- **EXERCISE PROMPT**: Please reproduce every record, keeping each one exactly as written.

- **INPUT DATA**:
=-=-=-=-=
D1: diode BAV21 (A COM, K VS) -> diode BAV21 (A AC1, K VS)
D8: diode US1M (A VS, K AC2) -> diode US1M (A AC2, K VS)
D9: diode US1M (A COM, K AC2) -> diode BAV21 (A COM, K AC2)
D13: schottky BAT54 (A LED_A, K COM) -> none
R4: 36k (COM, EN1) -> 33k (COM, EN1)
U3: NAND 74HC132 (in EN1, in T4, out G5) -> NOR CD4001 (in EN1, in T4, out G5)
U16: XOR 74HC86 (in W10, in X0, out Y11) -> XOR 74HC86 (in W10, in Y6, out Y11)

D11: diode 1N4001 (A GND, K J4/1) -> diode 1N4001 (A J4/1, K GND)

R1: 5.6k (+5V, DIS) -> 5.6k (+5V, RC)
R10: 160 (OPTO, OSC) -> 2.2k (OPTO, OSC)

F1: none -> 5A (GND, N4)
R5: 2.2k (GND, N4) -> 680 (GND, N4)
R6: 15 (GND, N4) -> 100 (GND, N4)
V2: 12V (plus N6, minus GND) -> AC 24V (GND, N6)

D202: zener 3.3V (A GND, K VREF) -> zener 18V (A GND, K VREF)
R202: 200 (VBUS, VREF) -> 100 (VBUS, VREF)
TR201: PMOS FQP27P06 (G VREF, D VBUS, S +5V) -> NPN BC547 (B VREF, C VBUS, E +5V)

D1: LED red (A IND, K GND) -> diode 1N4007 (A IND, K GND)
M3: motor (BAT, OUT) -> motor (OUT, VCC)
=-=-=-=-=
- **ANSWER BOX**:
D1: diode BAV21 (A COM, K VS) -> diode BAV21 (A AC1, K VS)
D8: diode US1M (A VS, K AC2) -> diode US1M (A AC2, K VS)
D9: diode US1M (A COM, K AC2) -> diode BAV21 (A COM, K AC2)
D13: schottky BAT54 (A LED_A, K COM) -> none
R4: 36k (COM, EN1) -> 33k (COM, EN1)
U3: NAND 74HC132 (in EN1, in T4, out G5) -> NOR CD4001 (in EN1, in T4, out G5)
U16: XOR 74HC86 (in W10, in X0, out Y11) -> XOR 74HC86 (in W10, in Y6, out Y11)

D11: diode 1N4001 (A GND, K J4/1) -> diode 1N4001 (A J4/1, K GND)

R1: 5.6k (+5V, DIS) -> 5.6k (+5V, RC)
R10: 160 (OPTO, OSC) -> 2.2k (OPTO, OSC)

F1: none -> 5A (GND, N4)
R5: 2.2k (GND, N4) -> 680 (GND, N4)
R6: 15 (GND, N4) -> 100 (GND, N4)
V2: 12V (plus N6, minus GND) -> AC 24V (GND, N6)

D202: zener 3.3V (A GND, K VREF) -> zener 18V (A GND, K VREF)
R202: 200 (VBUS, VREF) -> 100 (VBUS, VREF)
TR201: PMOS FQP27P06 (G VREF, D VBUS, S +5V) -> NPN BC547 (B VREF, C VBUS, E +5V)

D1: LED red (A IND, K GND) -> diode 1N4007 (A IND, K GND)
M3: motor (BAT, OUT) -> motor (OUT, VCC)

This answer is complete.